● ASSIGNMENT:
Print every item below word for word, leaving out the pictures.

● SOURCE MATERIAL:
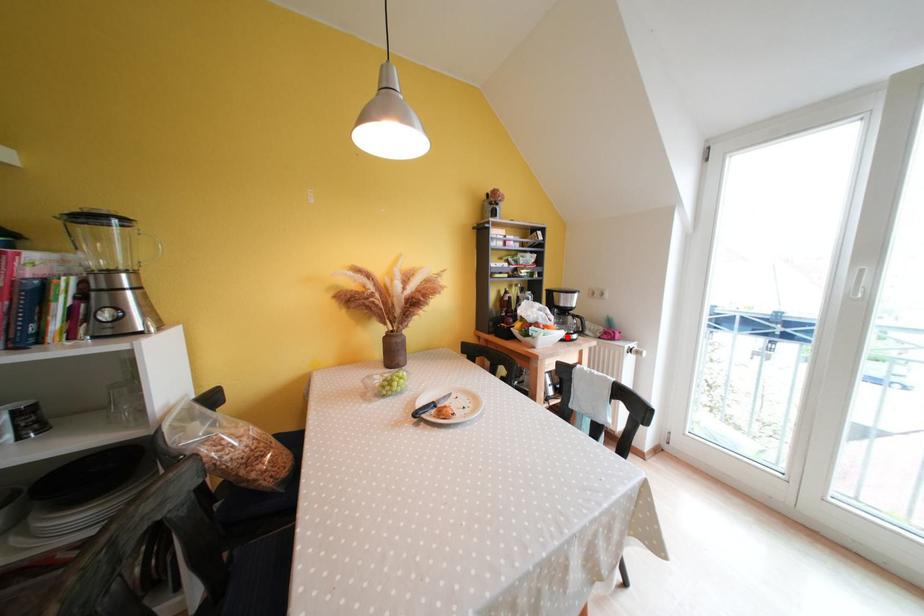
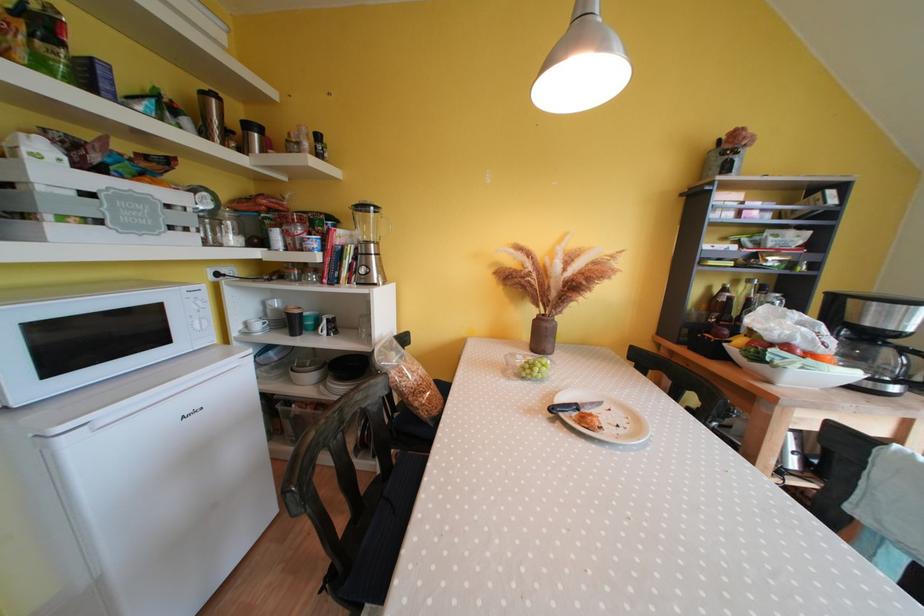
Question: I am providing you with two images of the same scene from different viewpoints. In image1, a red point is highlighted. Considering the same 3D point in image2, which of the following is correct?

Choices:
 (A) It is closer
 (B) It is farther

Answer: (A)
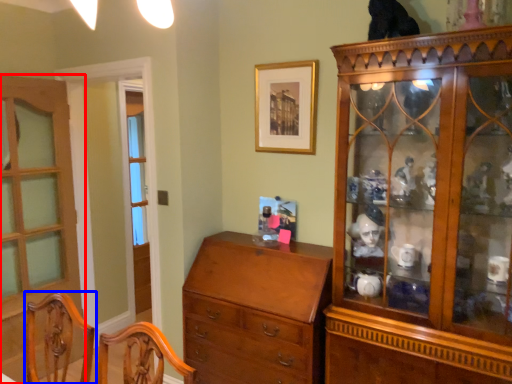
Question: Which of the following is the farthest to the observer, door (highlighted by a red box) or chair (highlighted by a blue box)?

Choices:
 (A) door
 (B) chair

Answer: (A)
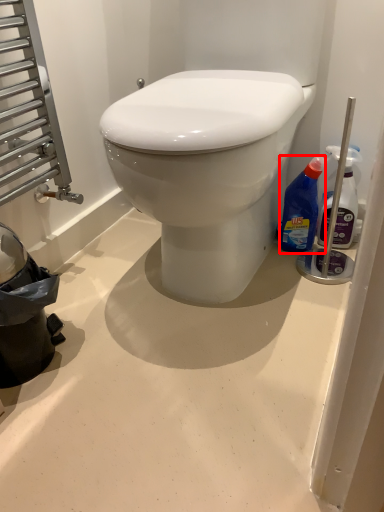
Question: Observing the image, what is the correct spatial positioning of bottle (annotated by the red box) in reference to bottle?

Choices:
 (A) right
 (B) left

Answer: (B)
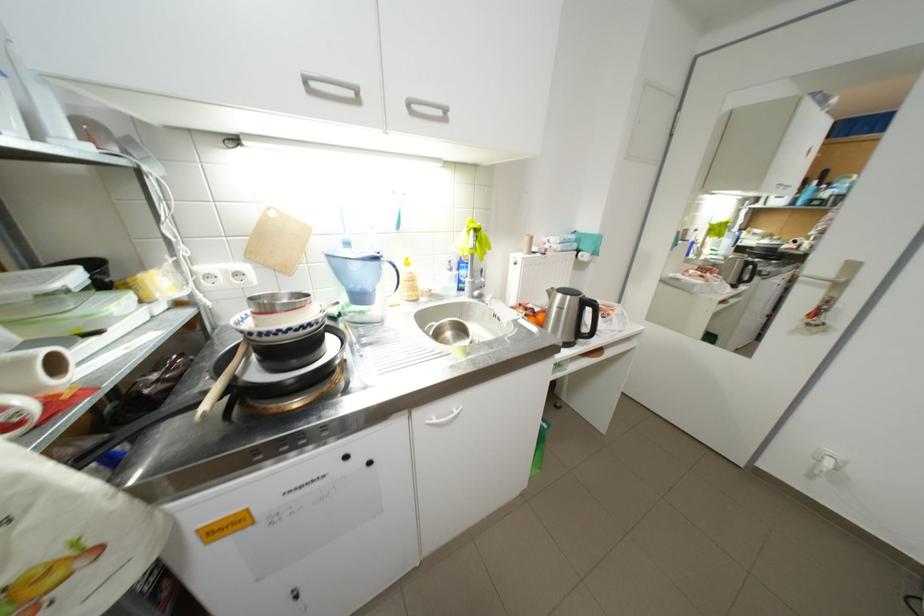
You are a GUI agent. You are given a task and a screenshot of the screen. Output one action in this format:
    pyautogui.click(x=<x>, y=<y>)
    Task: Click on the white patterned bowl
    Image resolution: width=924 pixels, height=616 pixels.
    Given the screenshot: What is the action you would take?
    pyautogui.click(x=277, y=326)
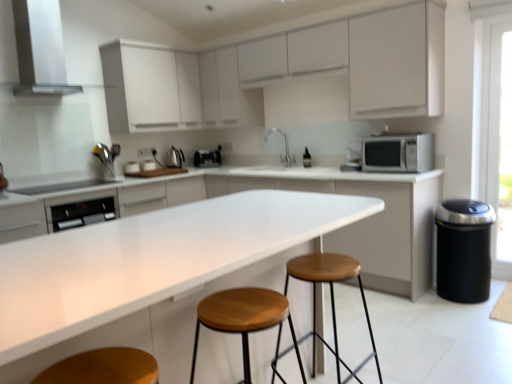
Image resolution: width=512 pixels, height=384 pixels. In order to click on free space above wooden/metallic stool at center, placed as the 1th stool when sorted from back to front (from a real-world perspective) in this screenshot , I will do `click(321, 265)`.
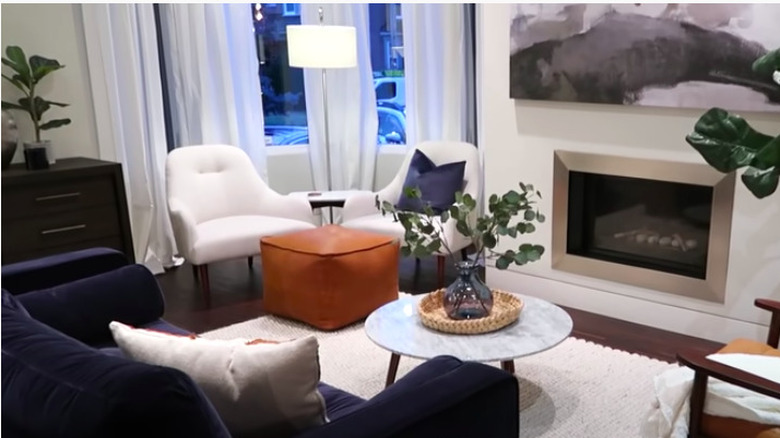
Image resolution: width=780 pixels, height=438 pixels. I want to click on throw pillows, so click(250, 374), click(440, 170).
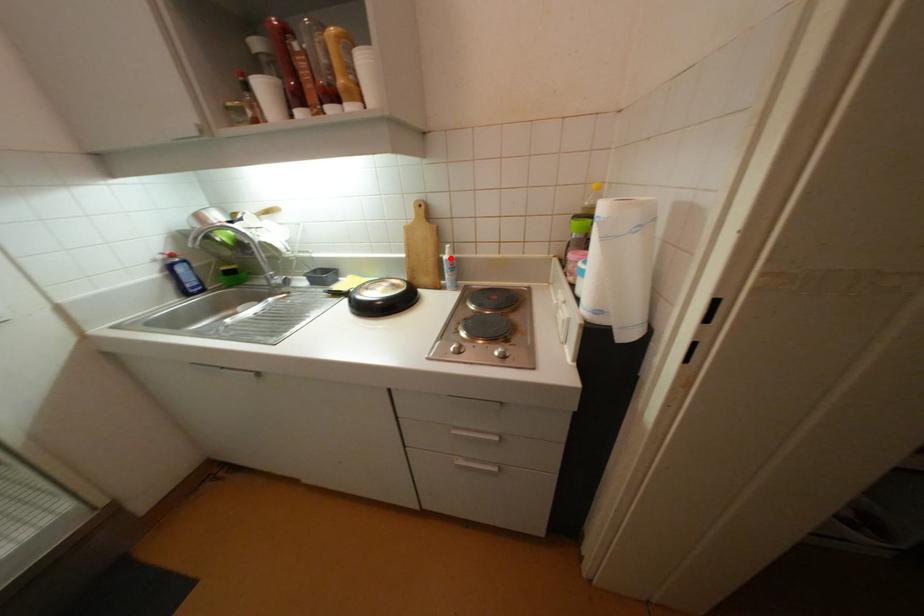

● THE ANSWER:
Question: I am providing you with two images of the same scene from different viewpoints. In image1, a red point is highlighted. Considering the same 3D point in image2, which of the following is correct?

Choices:
 (A) It is closer
 (B) It is farther

Answer: (A)
Question: Which of the following is the farthest to the observer, door (highlighted by a red box) or chair (highlighted by a blue box)?

Choices:
 (A) door
 (B) chair

Answer: (A)
Question: Observing the image, what is the correct spatial positioning of bottle (annotated by the red box) in reference to bottle?

Choices:
 (A) right
 (B) left

Answer: (B)
You are a GUI agent. You are given a task and a screenshot of the screen. Output one action in this format:
    pyautogui.click(x=<x>, y=<y>)
    Task: Click on the white patterned bowl
    Image resolution: width=924 pixels, height=616 pixels.
    Given the screenshot: What is the action you would take?
    pyautogui.click(x=277, y=326)
Image resolution: width=512 pixels, height=384 pixels. In order to click on free space above wooden/metallic stool at center, placed as the 1th stool when sorted from back to front (from a real-world perspective) in this screenshot , I will do `click(321, 265)`.
Image resolution: width=780 pixels, height=438 pixels. I want to click on throw pillows, so click(250, 374), click(440, 170).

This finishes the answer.